(Object change listings)

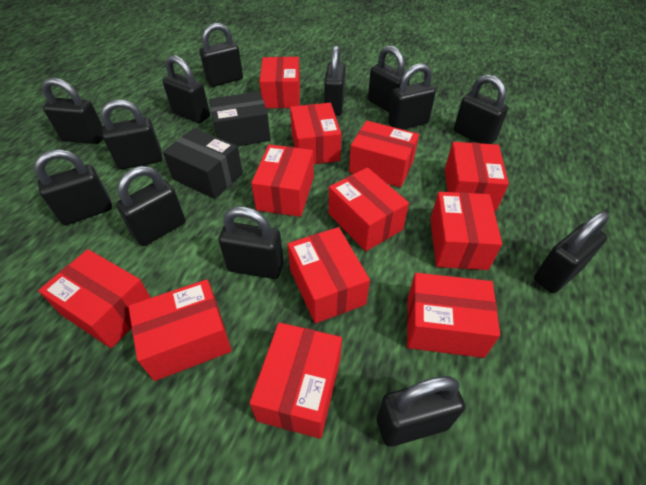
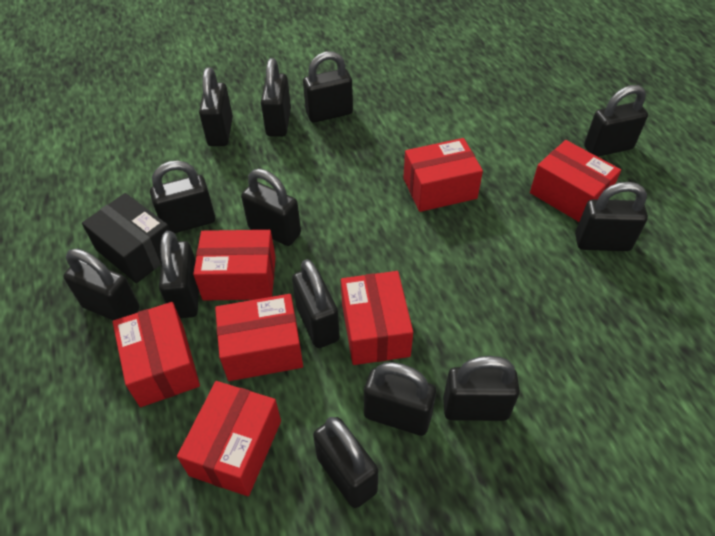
black box: 2 -> 1
red box: 12 -> 7

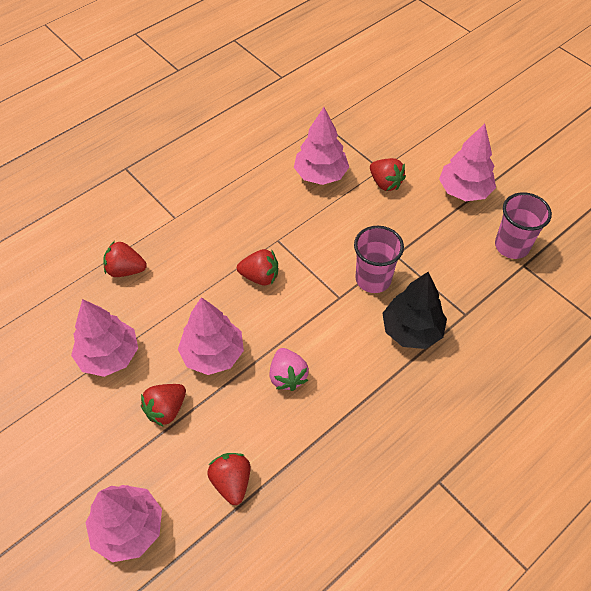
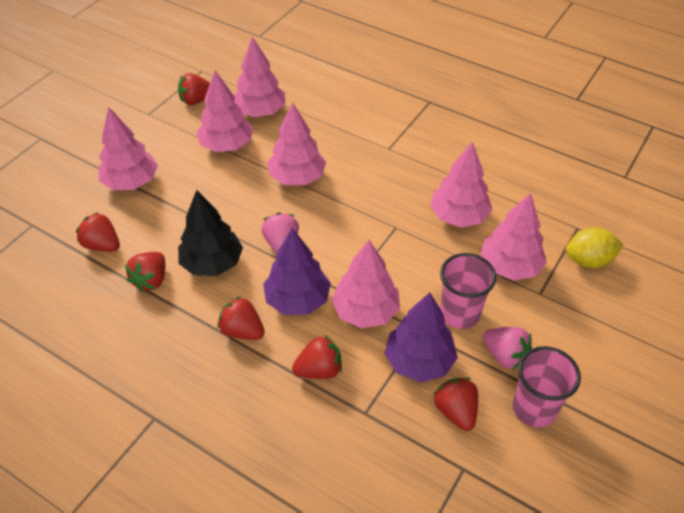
pink strawberry: 1 -> 2
pink tree: 5 -> 7
purple tree: 0 -> 2
red strawberry: 5 -> 6
yellow lemon: 0 -> 1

THE TASK →
Look above for the line containing "red box: 12 -> 7", then retype it and each line after it to the end of the records, exactly and without pictures.

OUTPUT OF THE EXERCISE →
red box: 12 -> 7

pink strawberry: 1 -> 2
pink tree: 5 -> 7
purple tree: 0 -> 2
red strawberry: 5 -> 6
yellow lemon: 0 -> 1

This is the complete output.